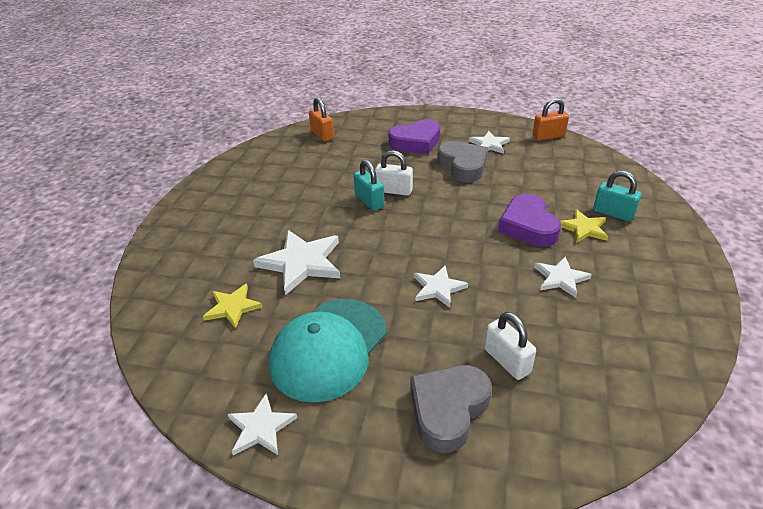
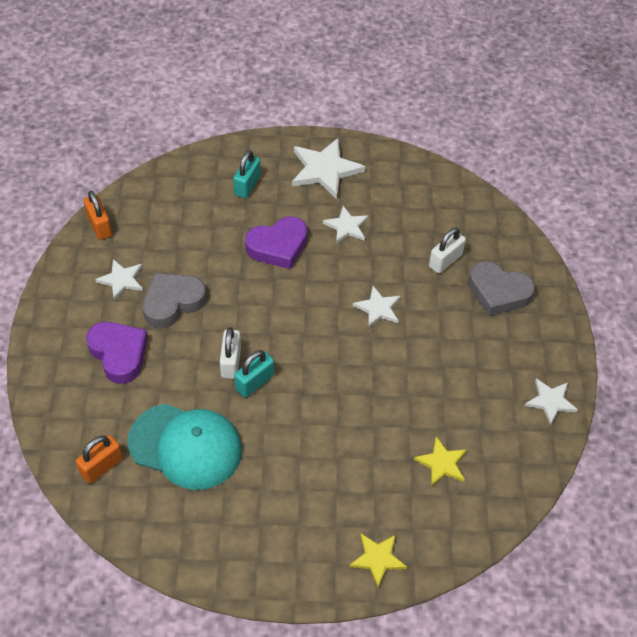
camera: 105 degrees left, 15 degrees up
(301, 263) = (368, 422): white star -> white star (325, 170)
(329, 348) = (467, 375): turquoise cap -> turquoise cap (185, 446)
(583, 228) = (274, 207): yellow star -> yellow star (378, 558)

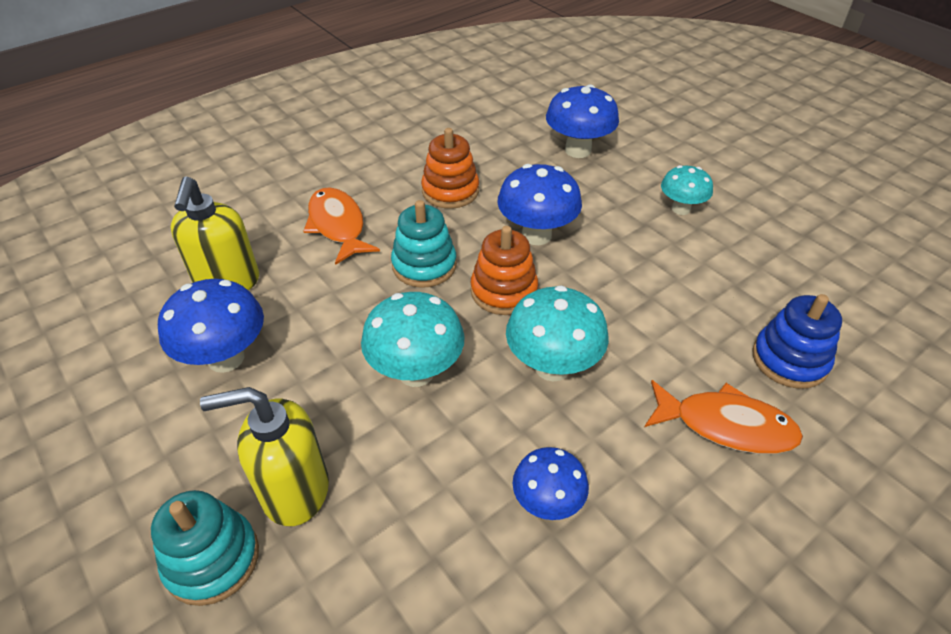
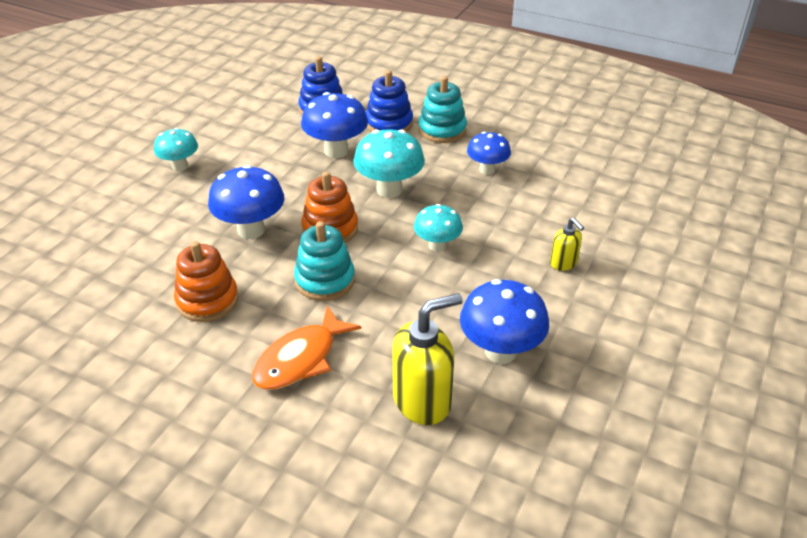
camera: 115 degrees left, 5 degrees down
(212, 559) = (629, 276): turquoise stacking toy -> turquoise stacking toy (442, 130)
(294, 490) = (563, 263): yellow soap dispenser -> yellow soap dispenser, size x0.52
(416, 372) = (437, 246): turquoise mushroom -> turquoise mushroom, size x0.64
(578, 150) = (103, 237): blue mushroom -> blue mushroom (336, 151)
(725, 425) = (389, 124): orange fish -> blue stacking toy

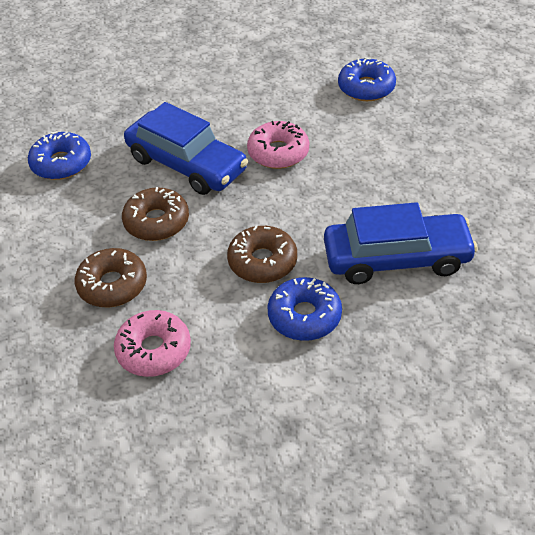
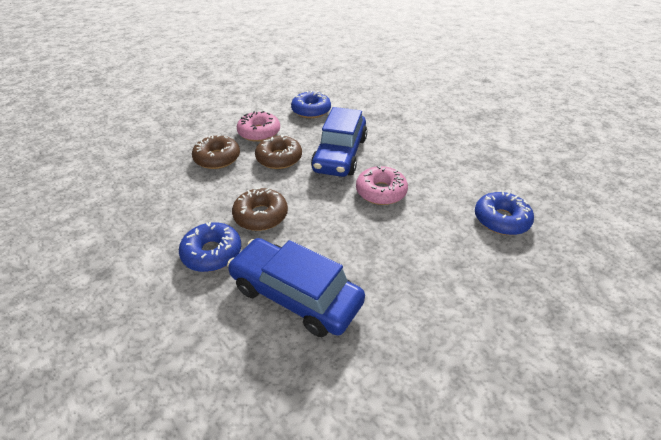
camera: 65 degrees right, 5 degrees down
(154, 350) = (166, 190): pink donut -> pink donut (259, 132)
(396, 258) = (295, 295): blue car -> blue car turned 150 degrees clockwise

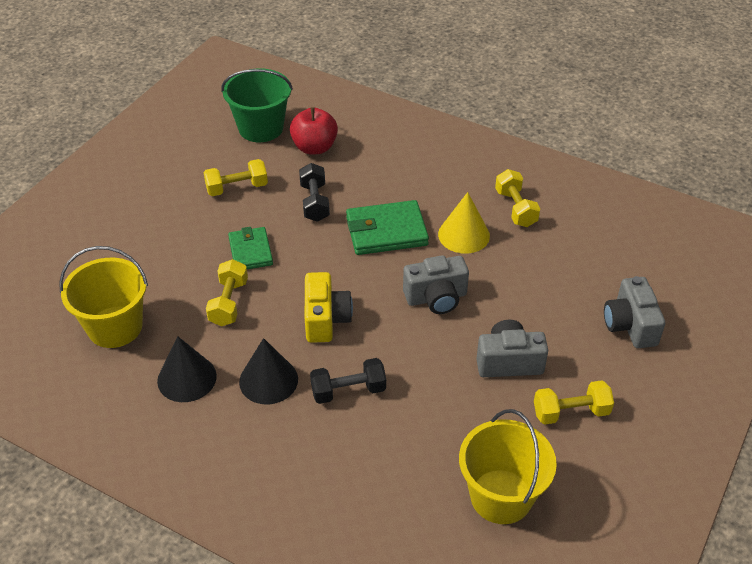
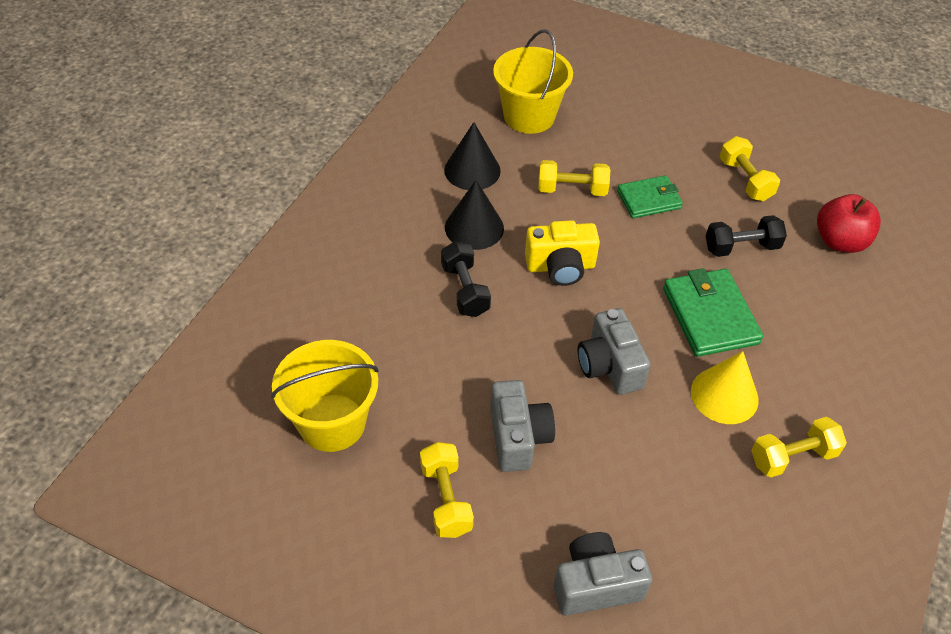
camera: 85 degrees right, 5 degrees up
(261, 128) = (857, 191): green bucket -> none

### Work instructions
An exact copy of every entry, minus the pictures, is what you should return.

### Solution for this problem
camera: 105 degrees left, 15 degrees up
(301, 263) = (368, 422): white star -> white star (325, 170)
(329, 348) = (467, 375): turquoise cap -> turquoise cap (185, 446)
(583, 228) = (274, 207): yellow star -> yellow star (378, 558)

camera: 115 degrees left, 5 degrees down
(212, 559) = (629, 276): turquoise stacking toy -> turquoise stacking toy (442, 130)
(294, 490) = (563, 263): yellow soap dispenser -> yellow soap dispenser, size x0.52
(416, 372) = (437, 246): turquoise mushroom -> turquoise mushroom, size x0.64
(578, 150) = (103, 237): blue mushroom -> blue mushroom (336, 151)
(725, 425) = (389, 124): orange fish -> blue stacking toy

camera: 65 degrees right, 5 degrees down
(154, 350) = (166, 190): pink donut -> pink donut (259, 132)
(396, 258) = (295, 295): blue car -> blue car turned 150 degrees clockwise

camera: 85 degrees right, 5 degrees up
(261, 128) = (857, 191): green bucket -> none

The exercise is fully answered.